Requirement —
Below are entries. Copy exactly the lines running from the line that holds "SCALE1: HX711 -> CS1237" to the line that holds "SCALE1 pin SCK: A1 -> SCL", with both ends included.
*** Opening of Data under study ***
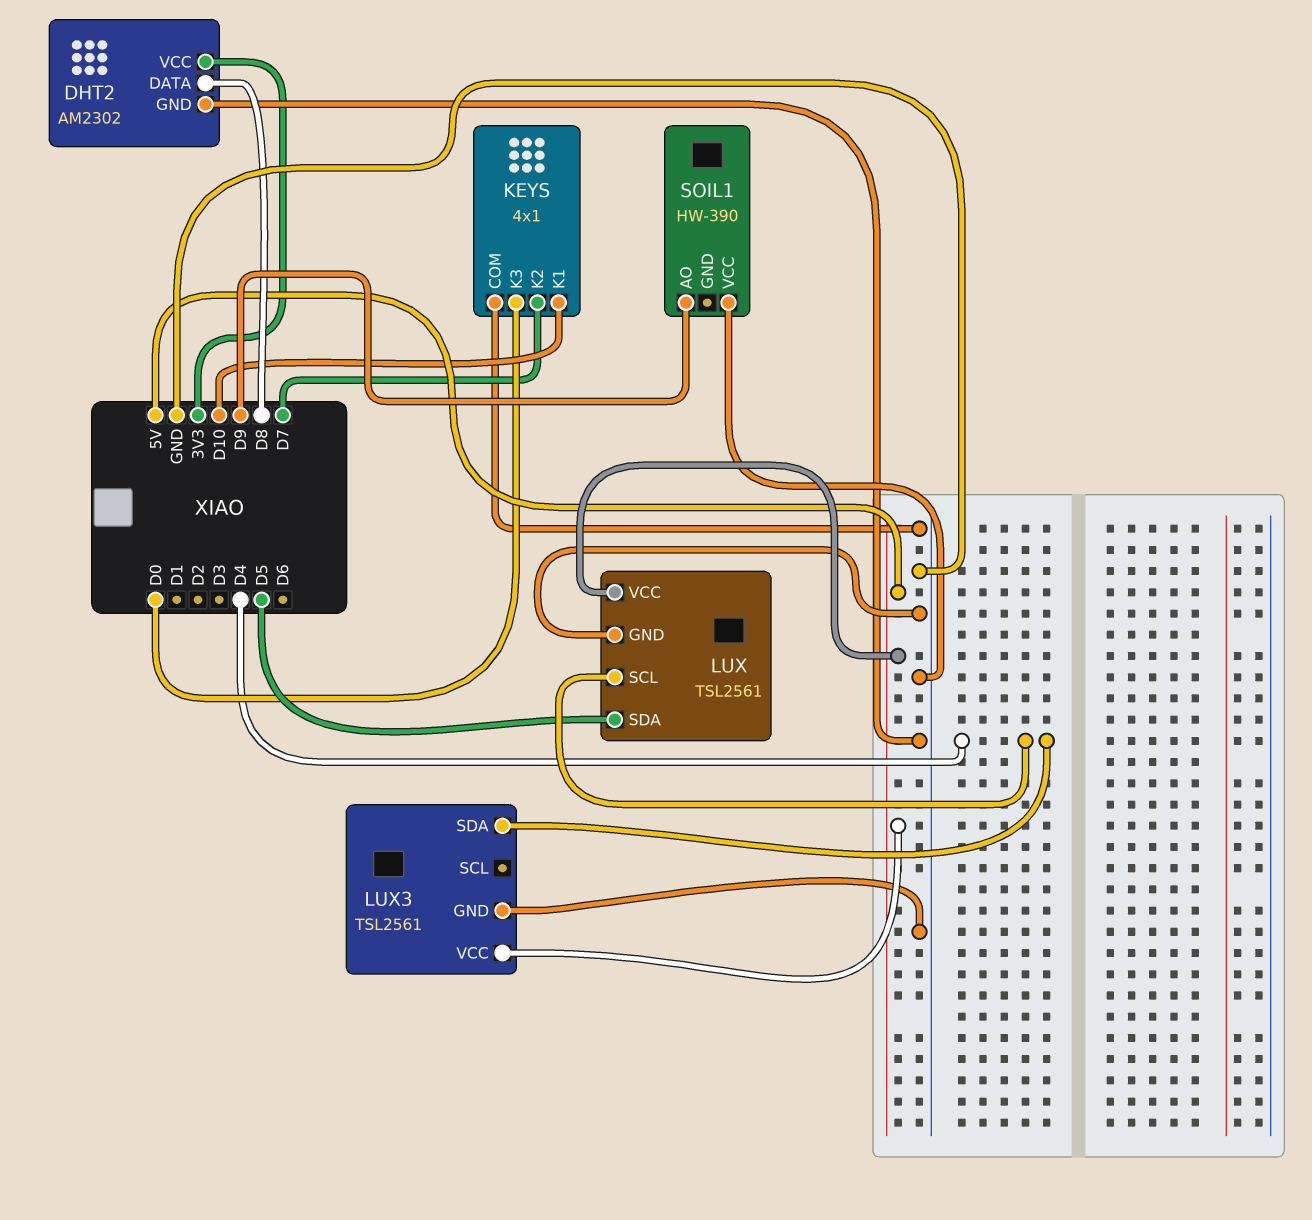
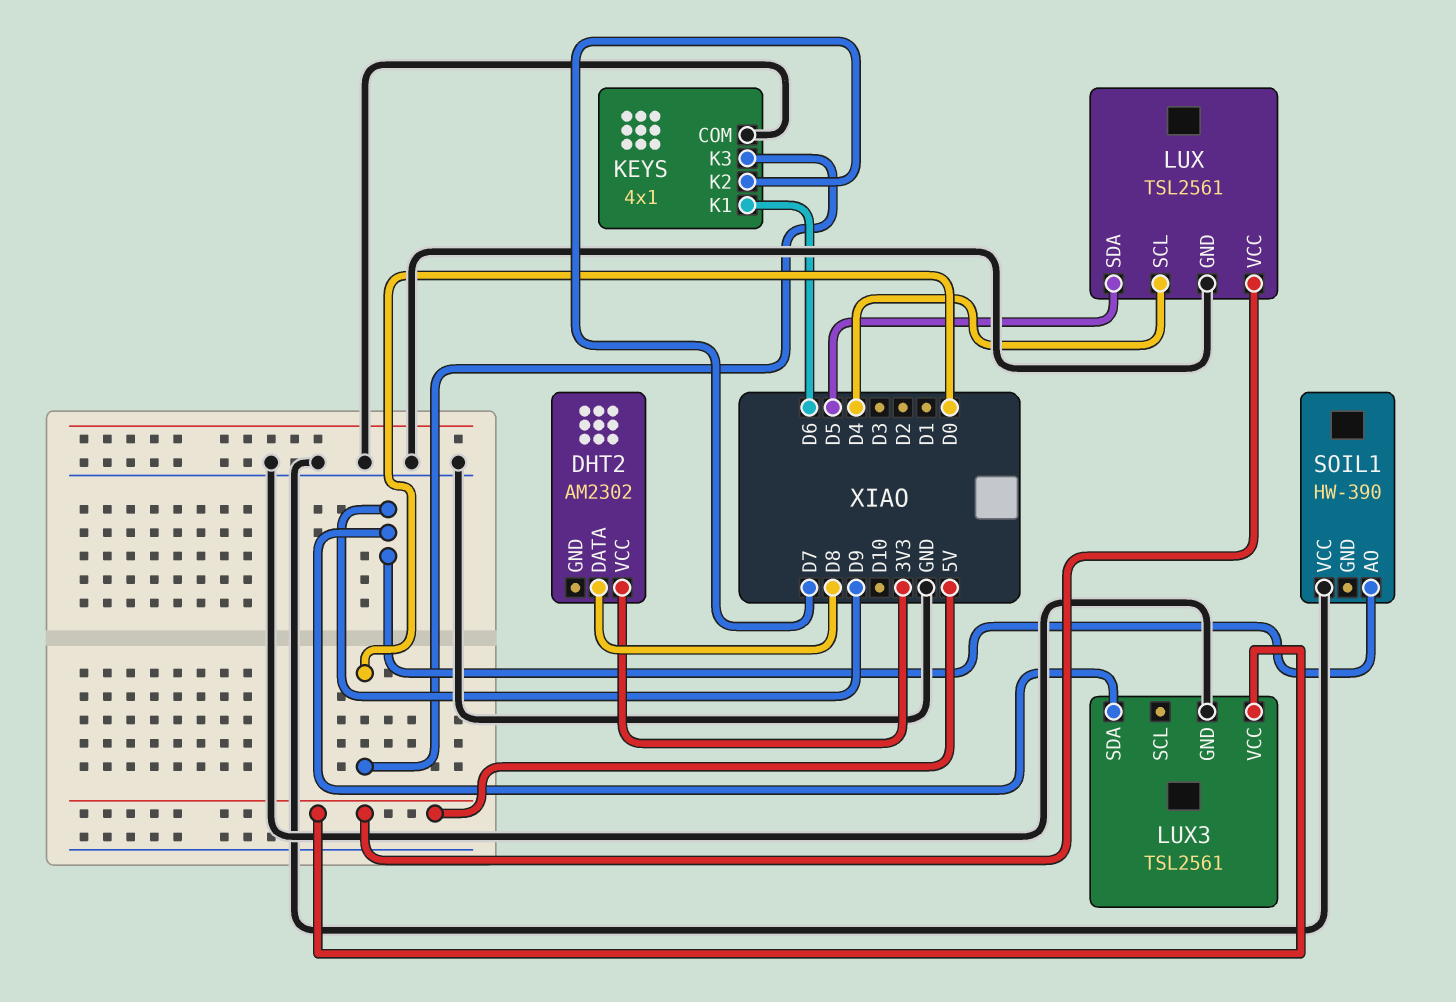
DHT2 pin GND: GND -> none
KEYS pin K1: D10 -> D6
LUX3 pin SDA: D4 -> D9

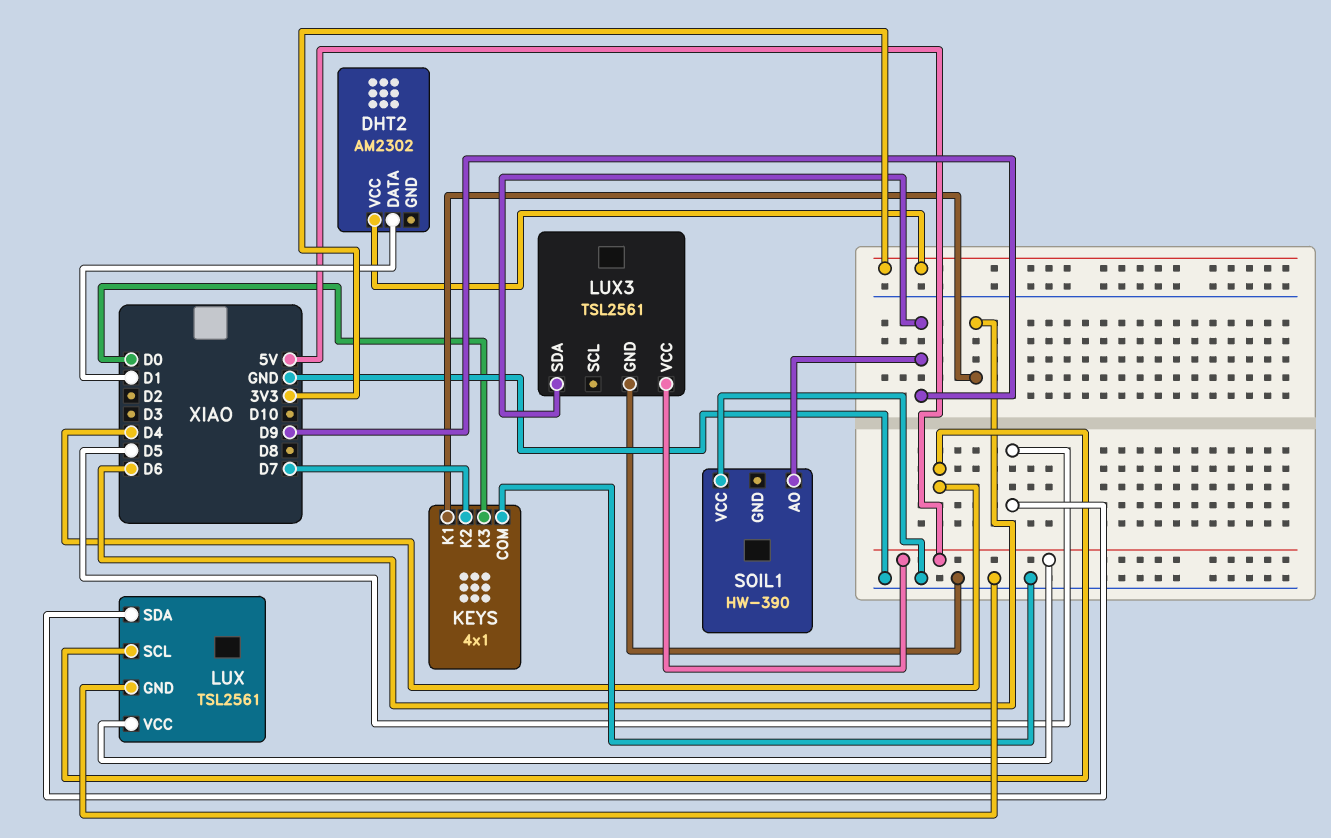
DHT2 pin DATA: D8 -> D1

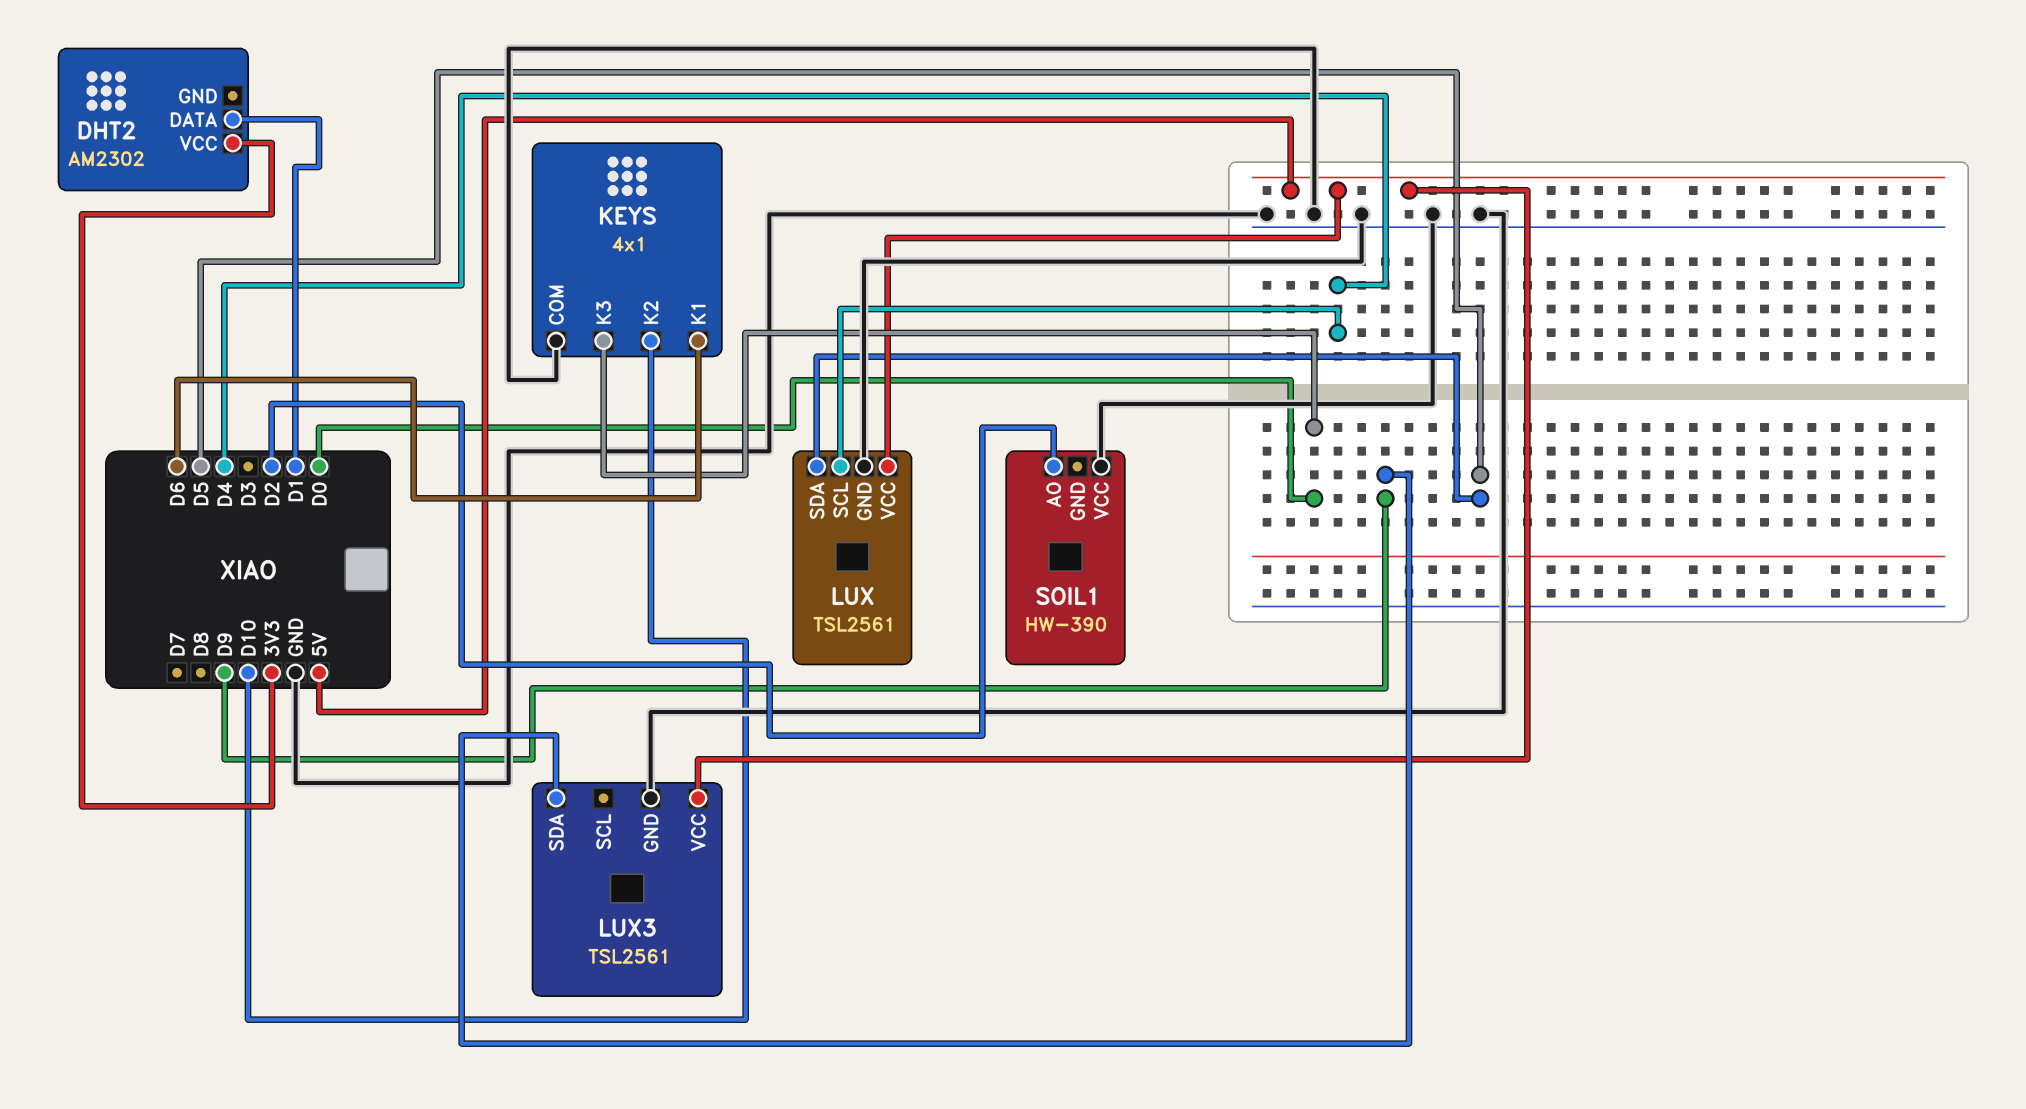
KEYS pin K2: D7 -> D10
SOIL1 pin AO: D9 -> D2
*** Close of Data under study ***
*** Opening of Data under study ***
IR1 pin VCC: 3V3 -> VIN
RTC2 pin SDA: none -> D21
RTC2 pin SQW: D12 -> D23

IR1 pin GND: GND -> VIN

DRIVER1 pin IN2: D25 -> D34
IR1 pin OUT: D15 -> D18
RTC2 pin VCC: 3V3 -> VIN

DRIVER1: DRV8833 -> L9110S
*** Close of Data under study ***
*** Opening of Data under study ***
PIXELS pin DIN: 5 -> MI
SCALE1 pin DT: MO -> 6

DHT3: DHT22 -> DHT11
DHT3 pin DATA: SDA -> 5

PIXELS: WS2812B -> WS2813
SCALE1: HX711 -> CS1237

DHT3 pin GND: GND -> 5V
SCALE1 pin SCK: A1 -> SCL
*** Close of Data under study ***
Exercise response —
SCALE1: HX711 -> CS1237

DHT3 pin GND: GND -> 5V
SCALE1 pin SCK: A1 -> SCL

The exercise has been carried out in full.